(About this exercise)
Copy the records below exactly, from the line containing "none -> lime brick A4:A5 level 3" through the last line, and leave out every picture.

(Data for the task)
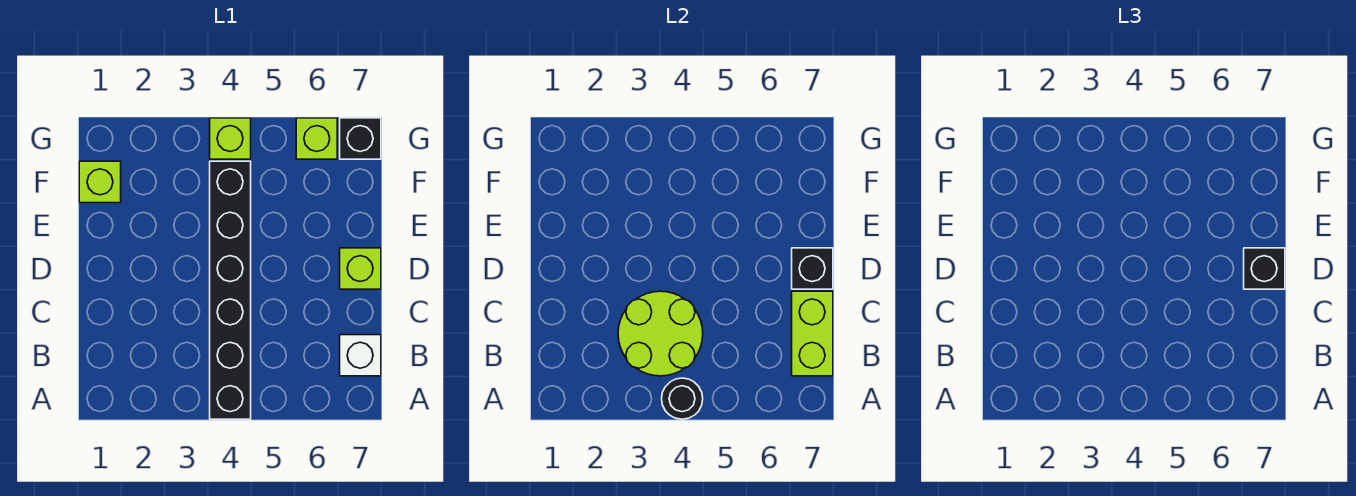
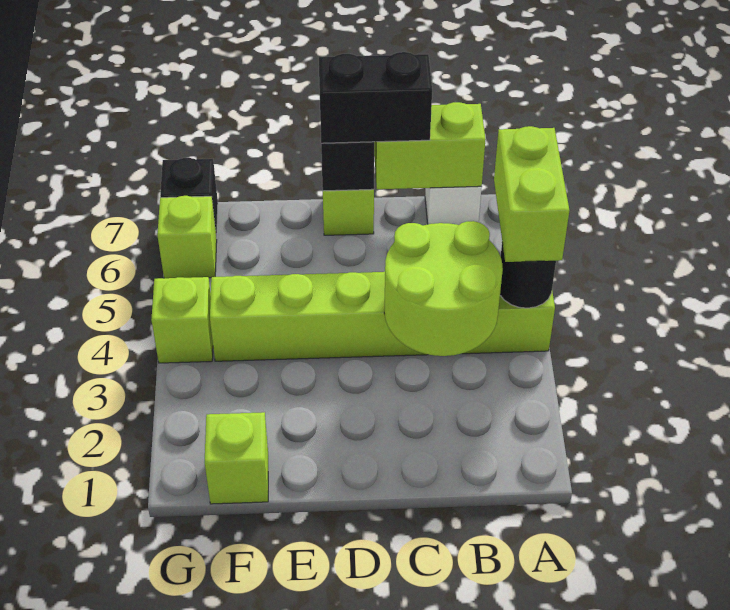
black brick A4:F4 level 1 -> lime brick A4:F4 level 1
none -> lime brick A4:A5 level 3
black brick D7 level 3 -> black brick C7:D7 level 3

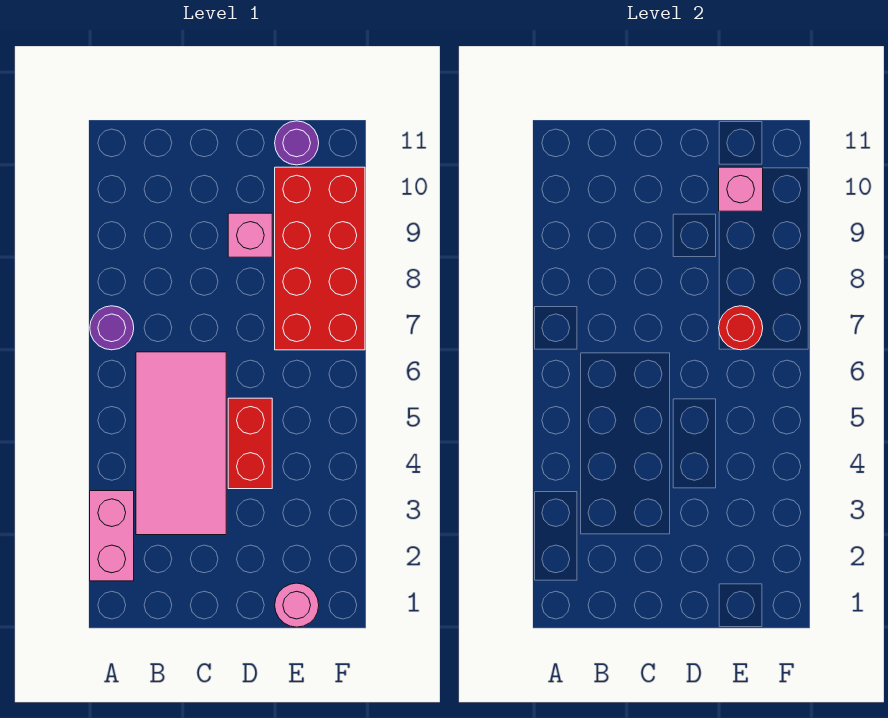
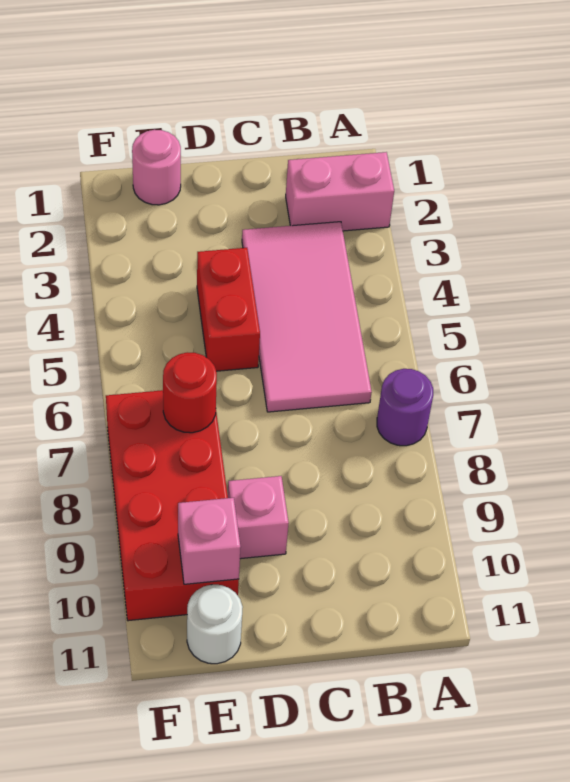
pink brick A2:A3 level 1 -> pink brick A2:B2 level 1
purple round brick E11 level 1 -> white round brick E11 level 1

(Solved problem)
none -> lime brick A4:A5 level 3
black brick D7 level 3 -> black brick C7:D7 level 3

pink brick A2:A3 level 1 -> pink brick A2:B2 level 1
purple round brick E11 level 1 -> white round brick E11 level 1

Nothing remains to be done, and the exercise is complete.